<<<<
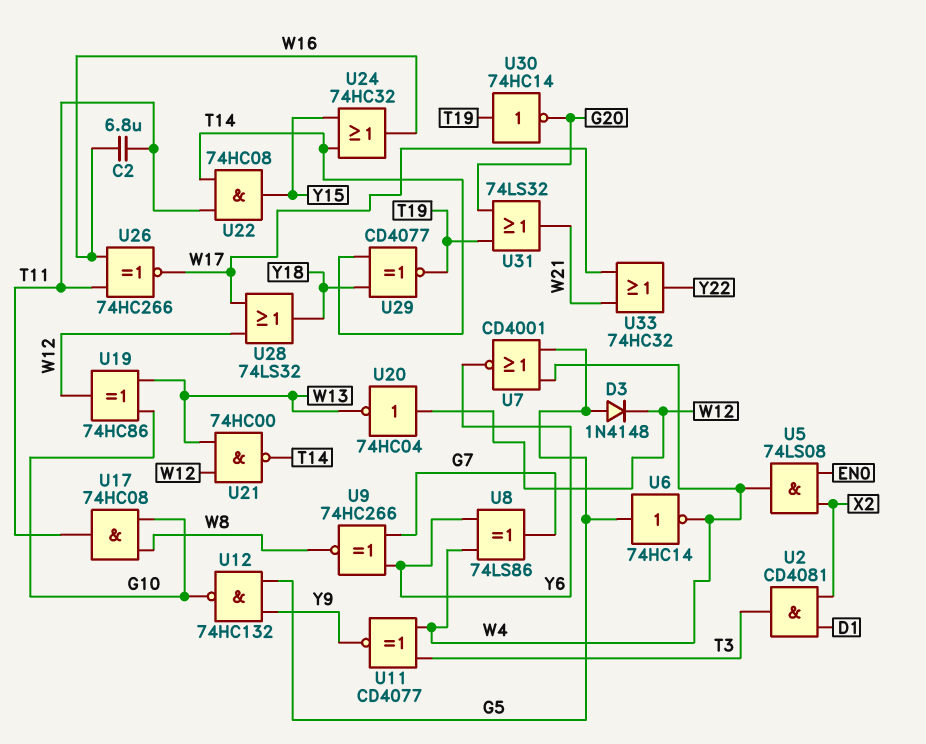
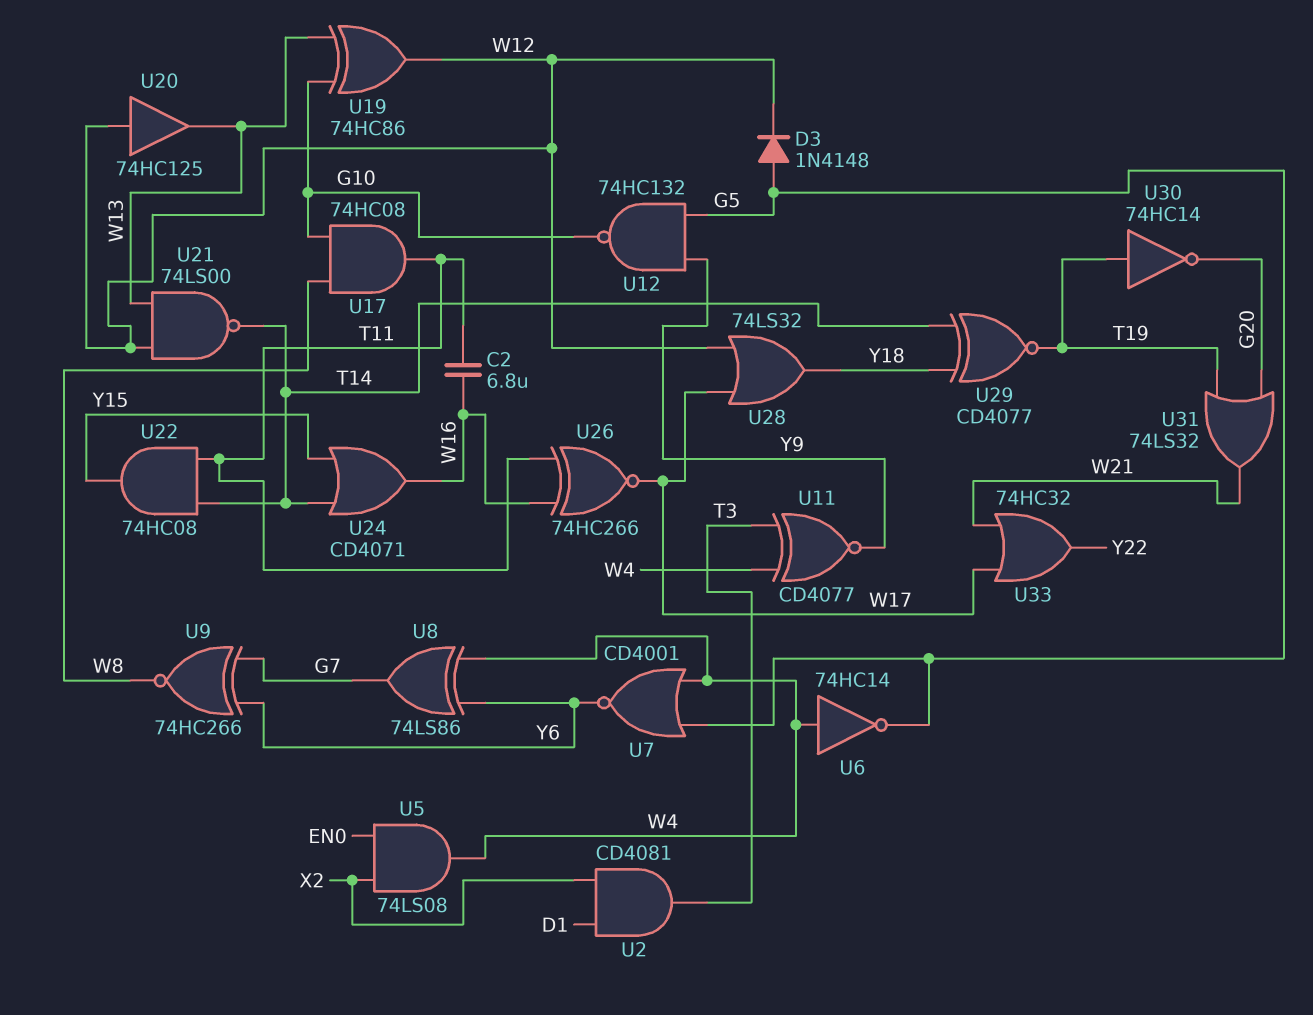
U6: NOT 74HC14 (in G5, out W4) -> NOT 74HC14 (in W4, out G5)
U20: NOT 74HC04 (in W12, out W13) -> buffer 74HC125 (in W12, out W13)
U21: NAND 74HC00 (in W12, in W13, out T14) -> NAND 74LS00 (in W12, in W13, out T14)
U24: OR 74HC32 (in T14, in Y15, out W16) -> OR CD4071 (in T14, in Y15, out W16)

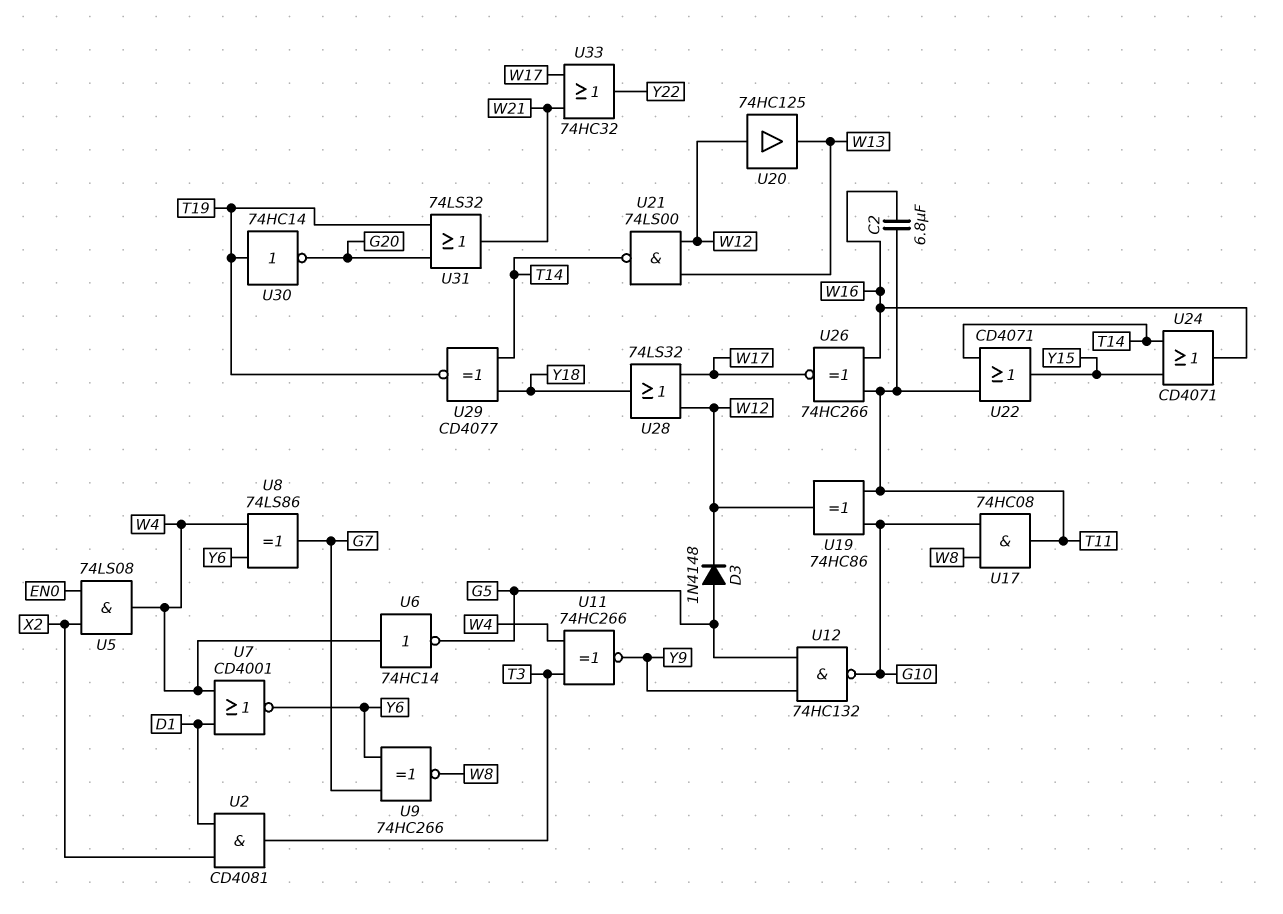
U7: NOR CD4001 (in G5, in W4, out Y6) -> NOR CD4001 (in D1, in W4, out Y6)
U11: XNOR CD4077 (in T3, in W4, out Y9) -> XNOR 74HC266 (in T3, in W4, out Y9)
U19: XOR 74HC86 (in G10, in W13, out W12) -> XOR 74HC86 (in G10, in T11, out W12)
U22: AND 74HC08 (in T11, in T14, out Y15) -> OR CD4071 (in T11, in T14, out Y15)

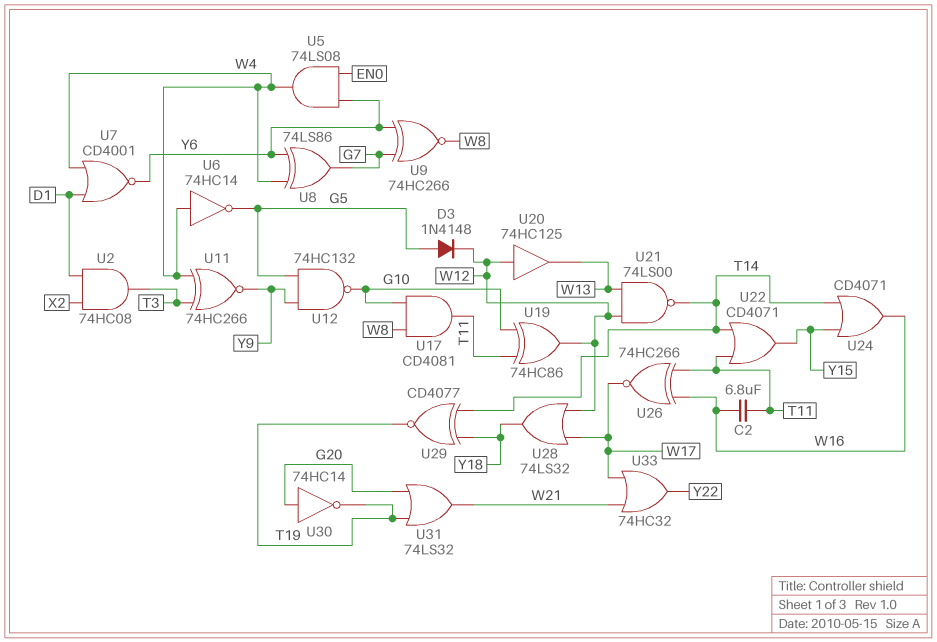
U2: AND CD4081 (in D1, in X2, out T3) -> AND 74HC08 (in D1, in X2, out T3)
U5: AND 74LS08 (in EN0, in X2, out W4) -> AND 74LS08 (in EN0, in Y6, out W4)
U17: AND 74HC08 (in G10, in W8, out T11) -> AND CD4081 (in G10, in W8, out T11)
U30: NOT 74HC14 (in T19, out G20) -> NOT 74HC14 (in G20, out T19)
>>>>
* Task statement
Copy exactly the lines from the one containing "U17: AND 74HC08" through the last line of the records, both included, and nothing else.

* Answer below
U17: AND 74HC08 (in G10, in W8, out T11) -> AND CD4081 (in G10, in W8, out T11)
U30: NOT 74HC14 (in T19, out G20) -> NOT 74HC14 (in G20, out T19)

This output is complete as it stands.